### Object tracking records

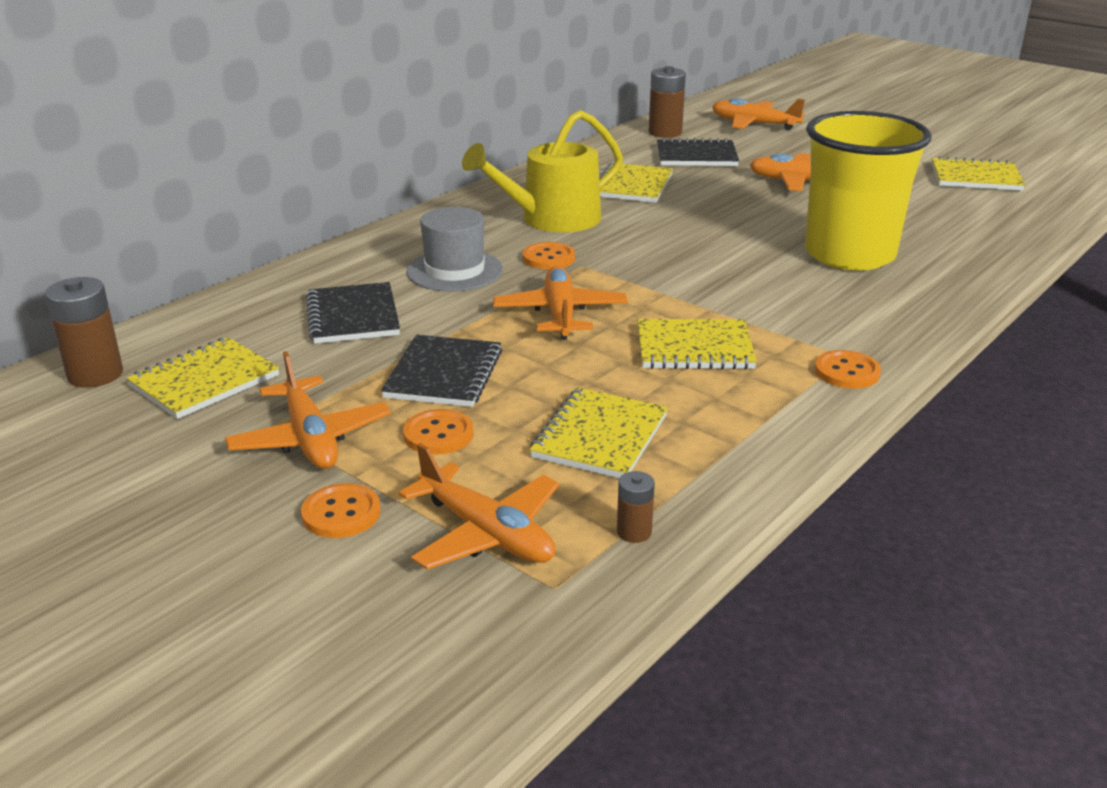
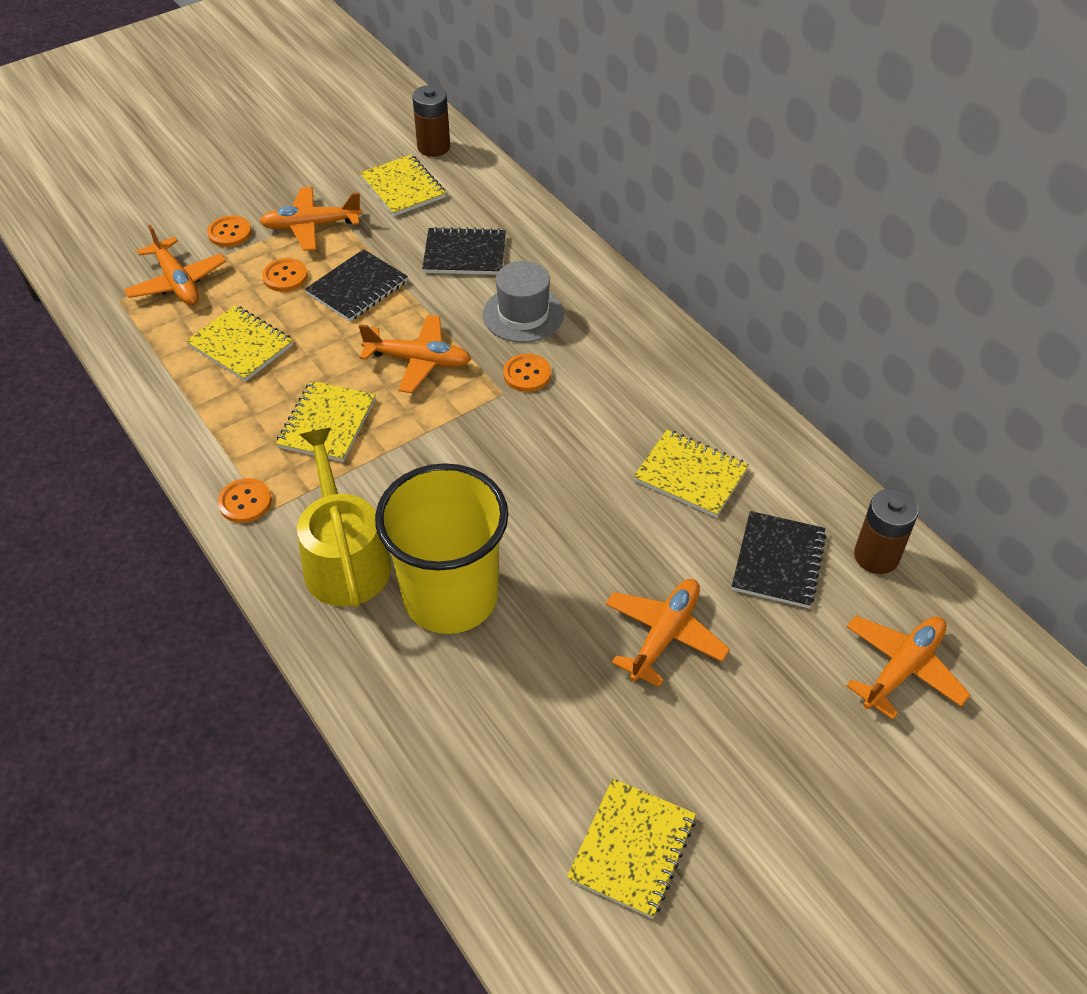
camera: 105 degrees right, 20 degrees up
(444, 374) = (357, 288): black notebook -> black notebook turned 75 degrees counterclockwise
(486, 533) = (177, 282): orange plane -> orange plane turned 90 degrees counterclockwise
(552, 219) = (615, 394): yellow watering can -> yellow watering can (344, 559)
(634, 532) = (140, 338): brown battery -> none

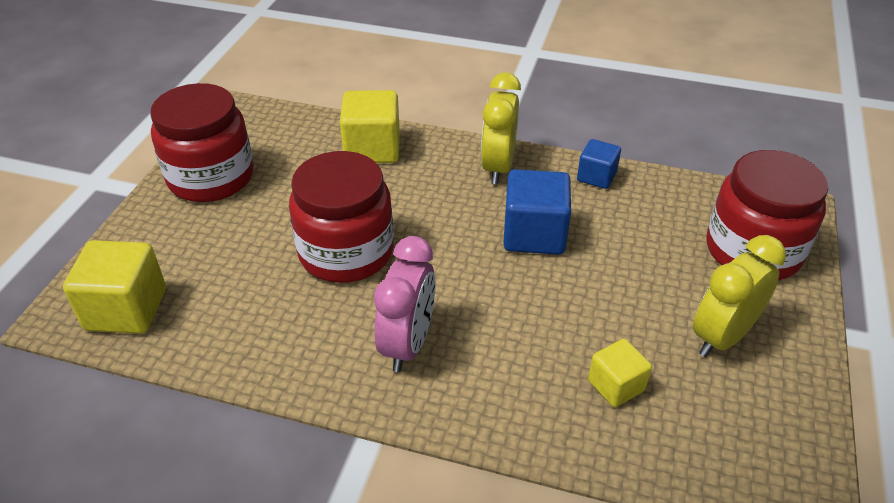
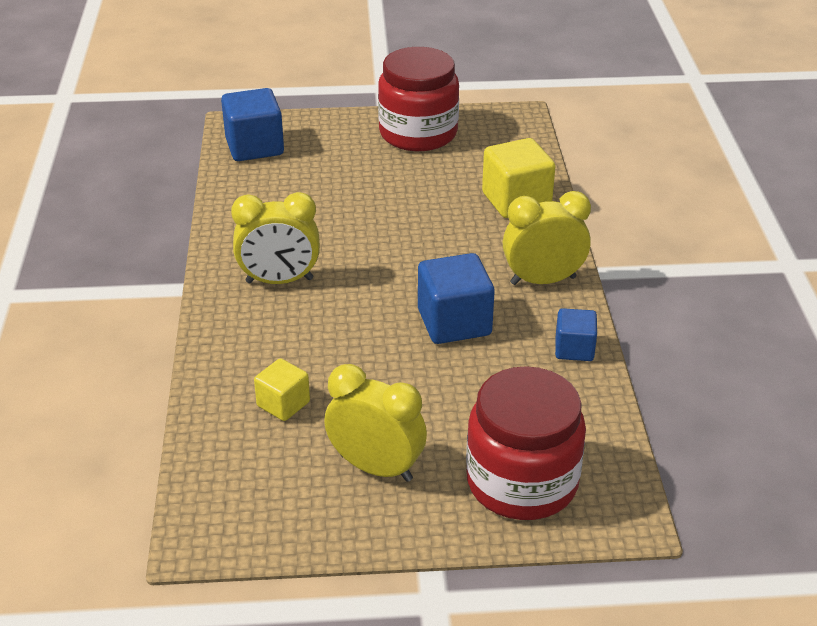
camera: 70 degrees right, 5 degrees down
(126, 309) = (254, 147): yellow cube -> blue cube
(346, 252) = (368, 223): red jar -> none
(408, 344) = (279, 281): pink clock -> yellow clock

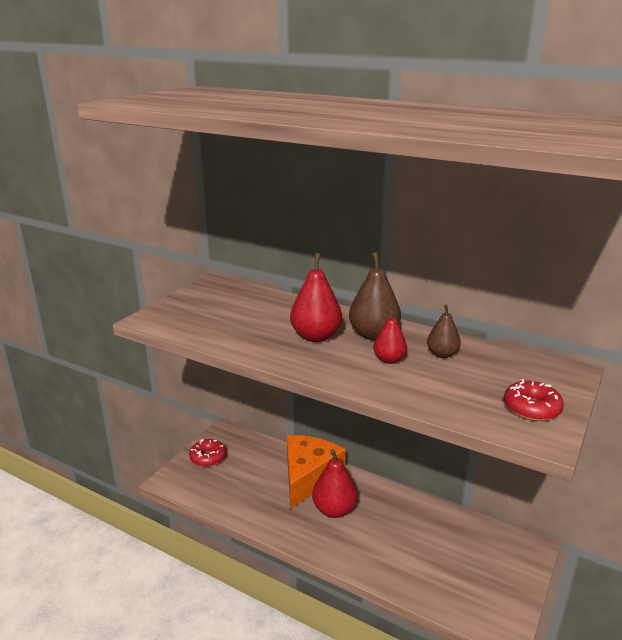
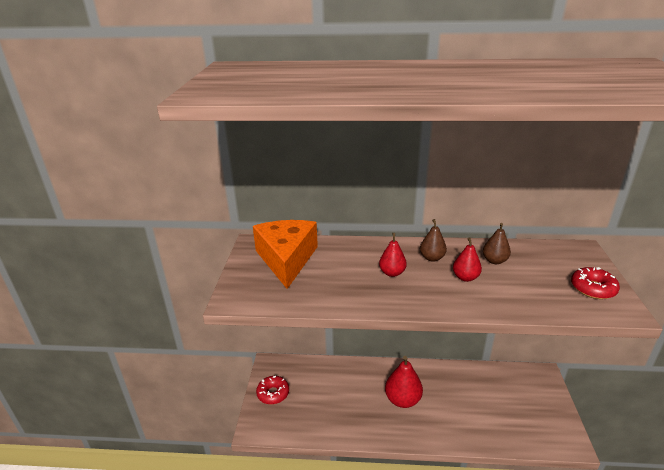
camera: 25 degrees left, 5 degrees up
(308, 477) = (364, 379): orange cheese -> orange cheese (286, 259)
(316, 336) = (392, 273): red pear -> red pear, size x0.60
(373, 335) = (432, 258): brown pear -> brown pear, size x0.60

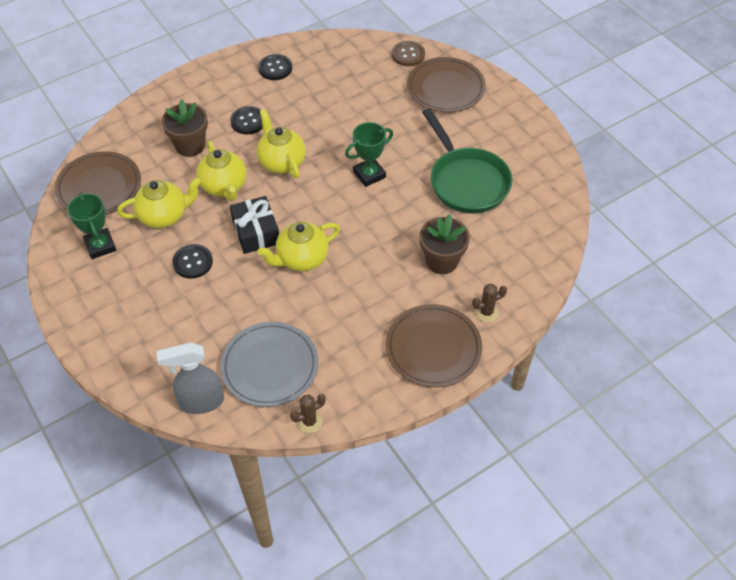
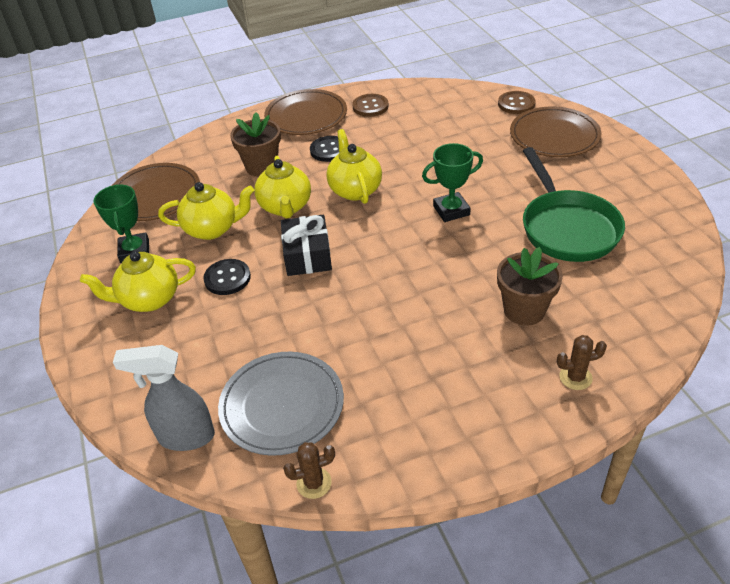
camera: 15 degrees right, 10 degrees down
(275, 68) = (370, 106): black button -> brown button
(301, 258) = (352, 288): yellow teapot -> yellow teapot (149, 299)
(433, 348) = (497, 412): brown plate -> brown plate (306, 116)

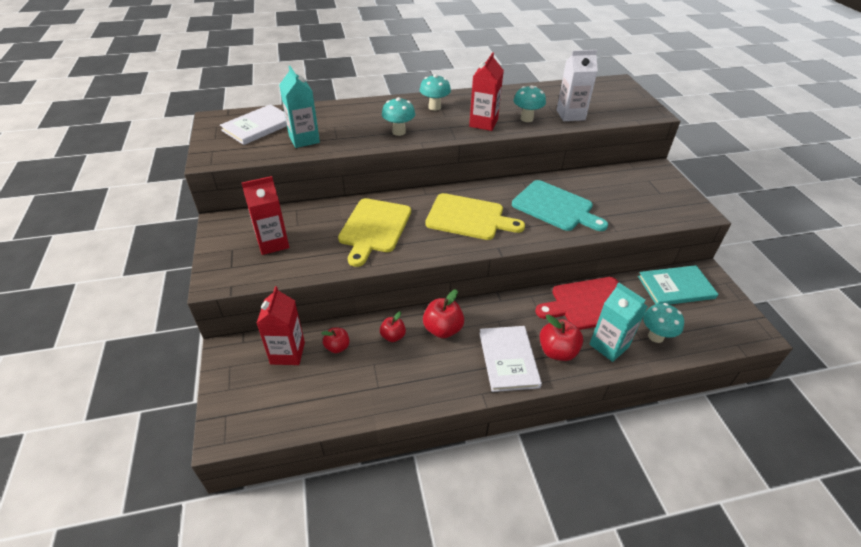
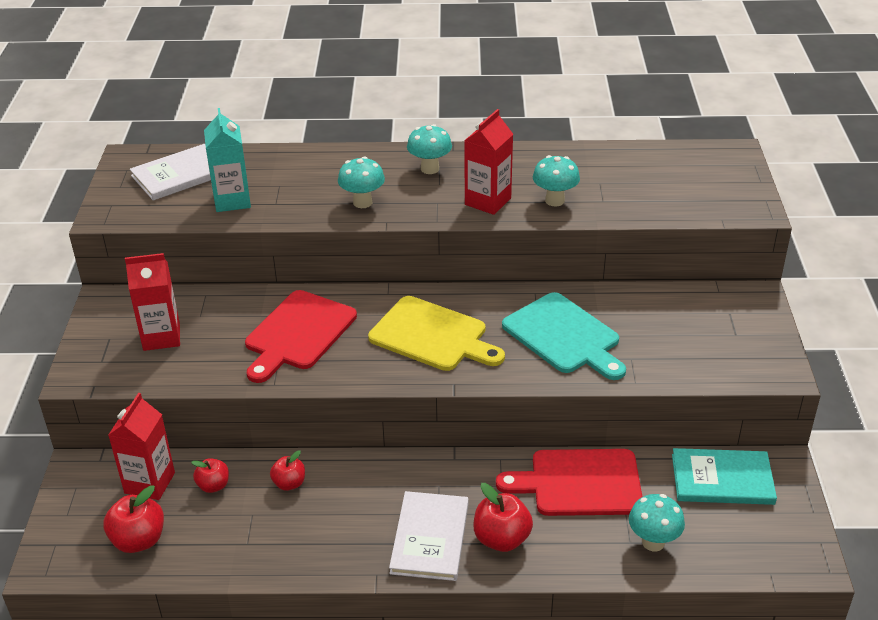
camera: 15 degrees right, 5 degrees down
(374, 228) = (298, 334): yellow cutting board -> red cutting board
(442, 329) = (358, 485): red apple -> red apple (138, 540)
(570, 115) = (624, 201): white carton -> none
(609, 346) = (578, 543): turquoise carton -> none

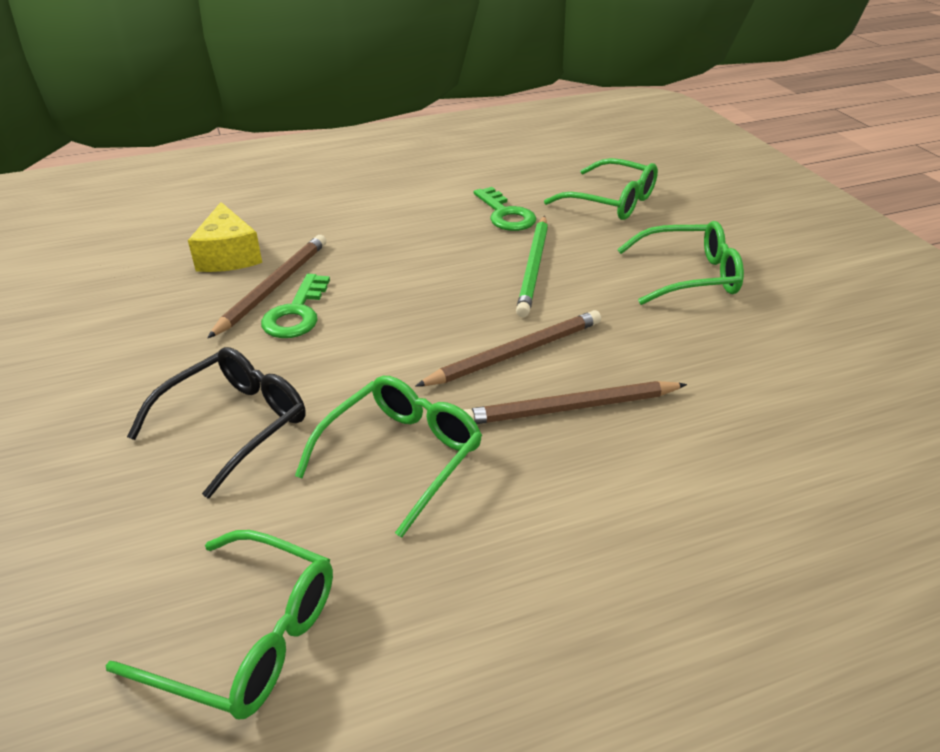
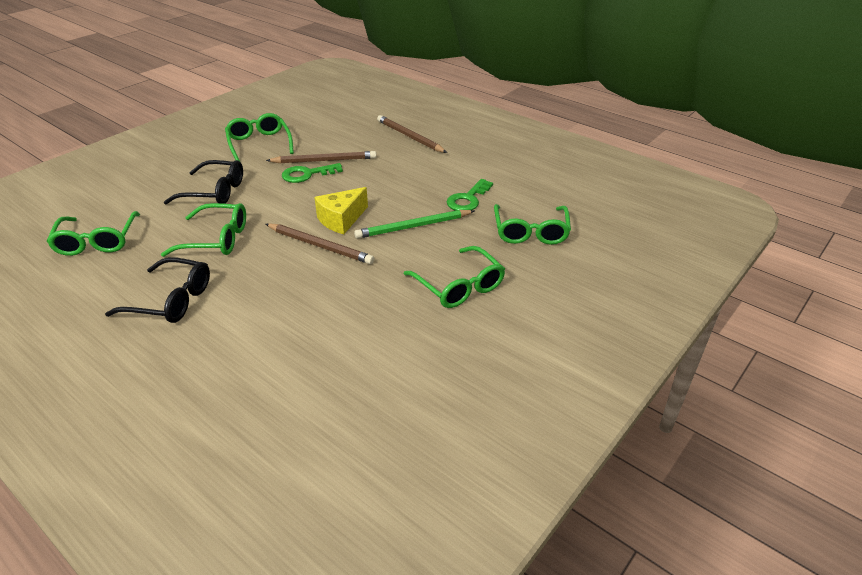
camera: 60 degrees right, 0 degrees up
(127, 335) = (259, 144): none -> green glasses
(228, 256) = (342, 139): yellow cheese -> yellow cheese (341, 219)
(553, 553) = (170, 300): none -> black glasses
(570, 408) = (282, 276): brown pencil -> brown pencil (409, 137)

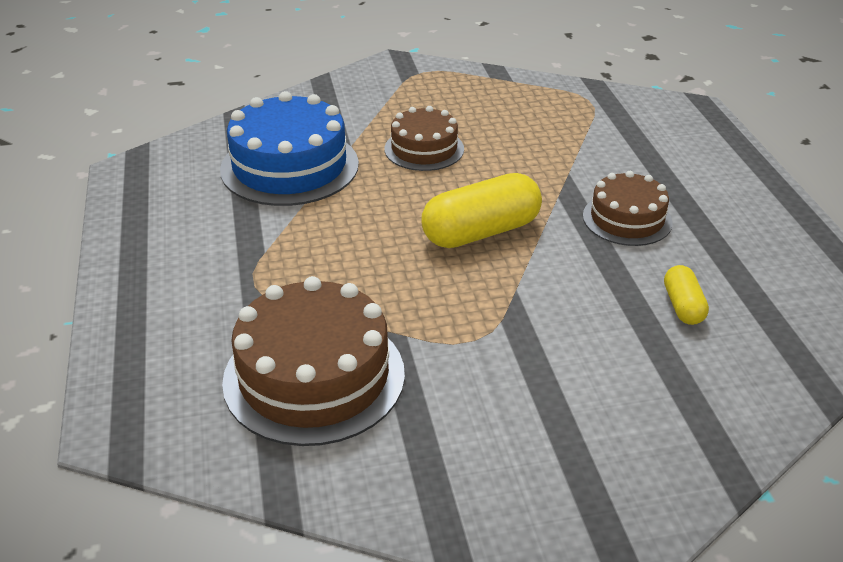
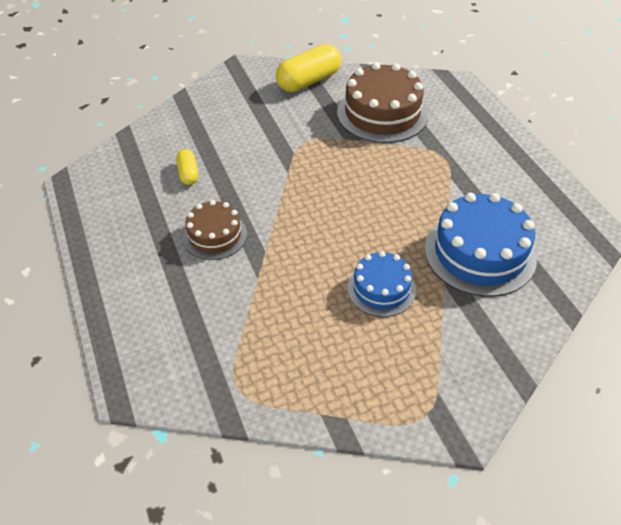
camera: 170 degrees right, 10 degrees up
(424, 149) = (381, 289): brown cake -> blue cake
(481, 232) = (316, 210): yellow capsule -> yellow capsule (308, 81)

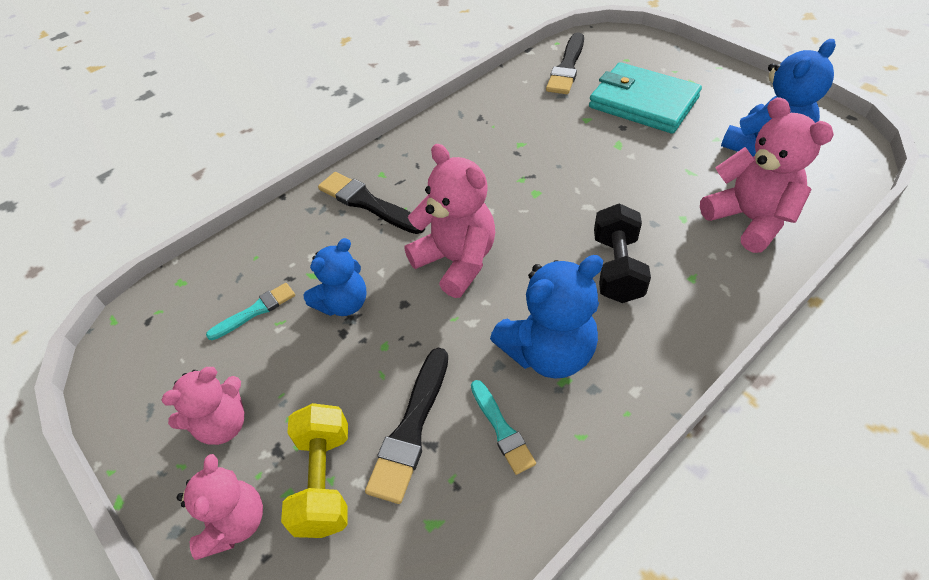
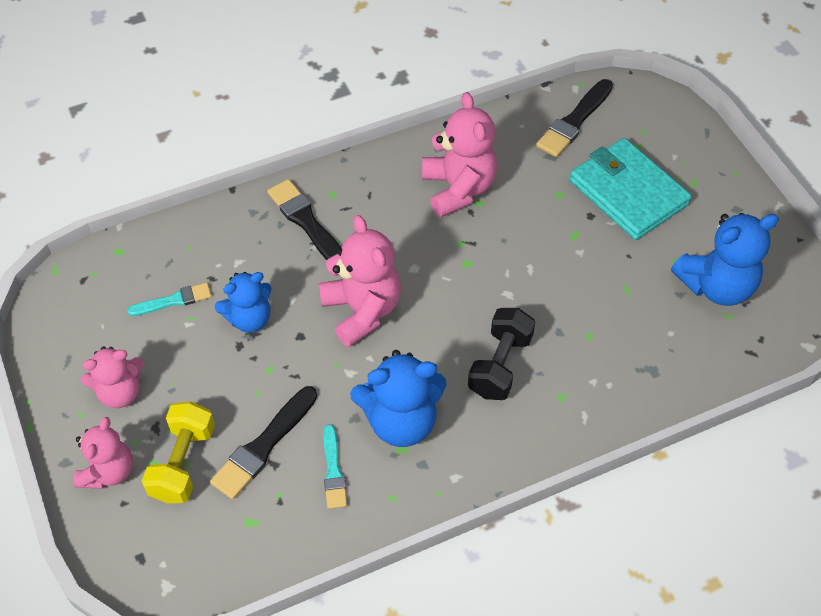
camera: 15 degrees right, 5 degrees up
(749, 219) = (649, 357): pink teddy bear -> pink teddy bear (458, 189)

### PROBLEM DESCRIPTION
Would you copy, word for word, only the lines above from the one containing "(634, 532) = (140, 338): brown" through the one containing "camera: 15 degrees right, 10 degrees down", both included, and please leave out the pictures?

### RESPONSE TO THE TASK
(634, 532) = (140, 338): brown battery -> none

camera: 70 degrees right, 5 degrees down
(126, 309) = (254, 147): yellow cube -> blue cube
(346, 252) = (368, 223): red jar -> none
(408, 344) = (279, 281): pink clock -> yellow clock

camera: 25 degrees left, 5 degrees up
(308, 477) = (364, 379): orange cheese -> orange cheese (286, 259)
(316, 336) = (392, 273): red pear -> red pear, size x0.60
(373, 335) = (432, 258): brown pear -> brown pear, size x0.60

camera: 15 degrees right, 10 degrees down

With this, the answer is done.